Dataset records section start
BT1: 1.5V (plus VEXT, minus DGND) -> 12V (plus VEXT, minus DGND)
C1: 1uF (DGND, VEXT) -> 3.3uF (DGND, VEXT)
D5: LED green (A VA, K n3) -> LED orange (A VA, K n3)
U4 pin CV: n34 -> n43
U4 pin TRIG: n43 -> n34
Dataset records section end
Dataset records section start
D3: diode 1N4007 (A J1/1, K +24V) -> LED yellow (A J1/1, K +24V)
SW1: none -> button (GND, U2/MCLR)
Dataset records section end
Dataset records section start
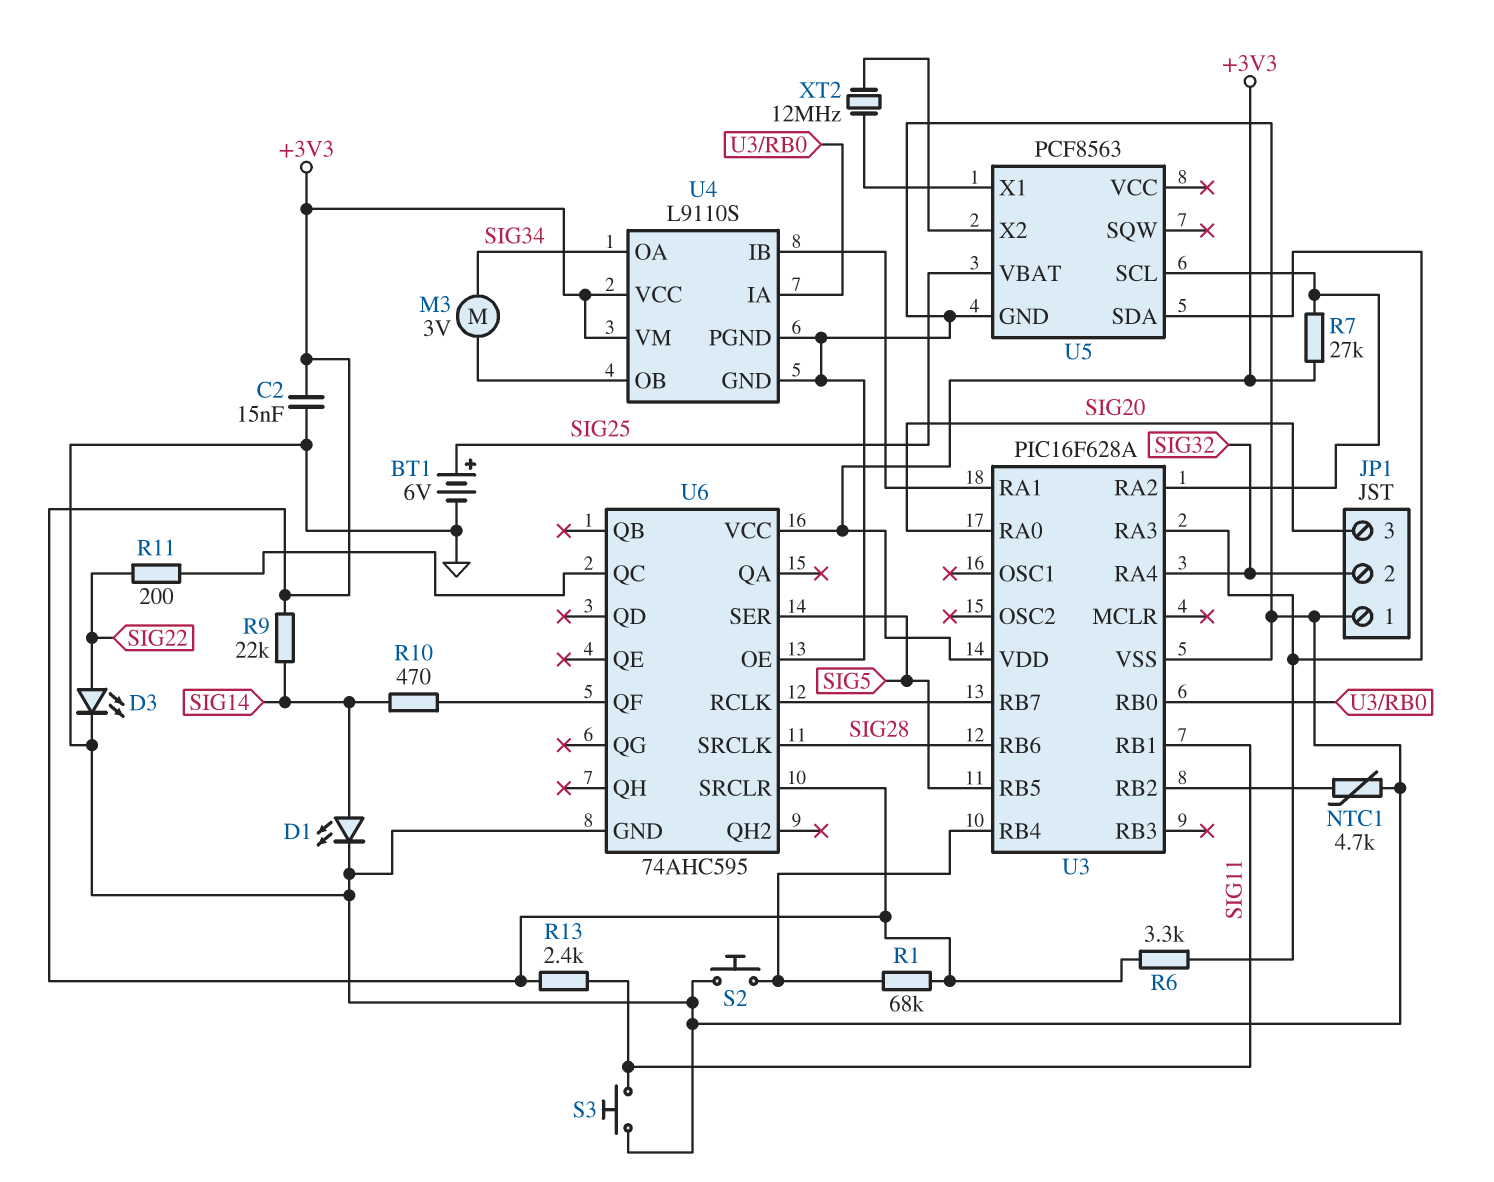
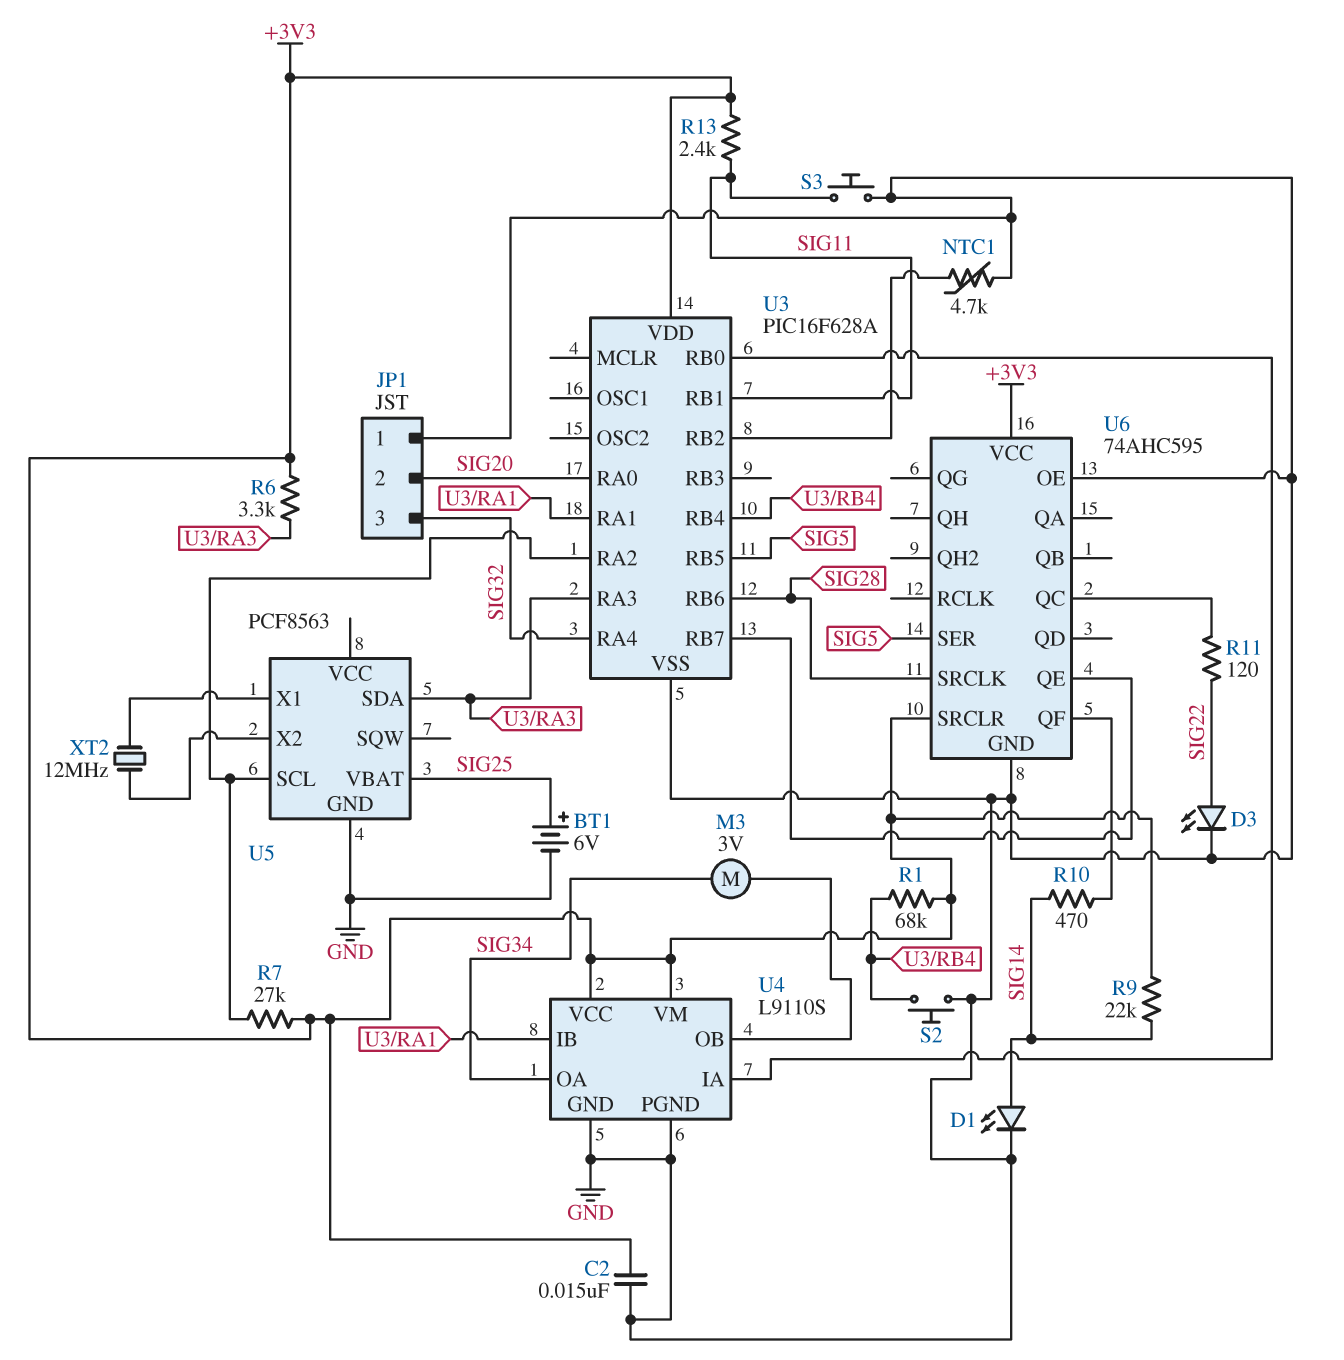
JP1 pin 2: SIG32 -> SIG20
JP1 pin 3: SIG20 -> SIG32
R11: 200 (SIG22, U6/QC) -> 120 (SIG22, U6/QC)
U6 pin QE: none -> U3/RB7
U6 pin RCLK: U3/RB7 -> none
Dataset records section end
Action item: The expected answer is every line in the data above that carries the string "VEXT".

Task output:
BT1: 1.5V (plus VEXT, minus DGND) -> 12V (plus VEXT, minus DGND)
C1: 1uF (DGND, VEXT) -> 3.3uF (DGND, VEXT)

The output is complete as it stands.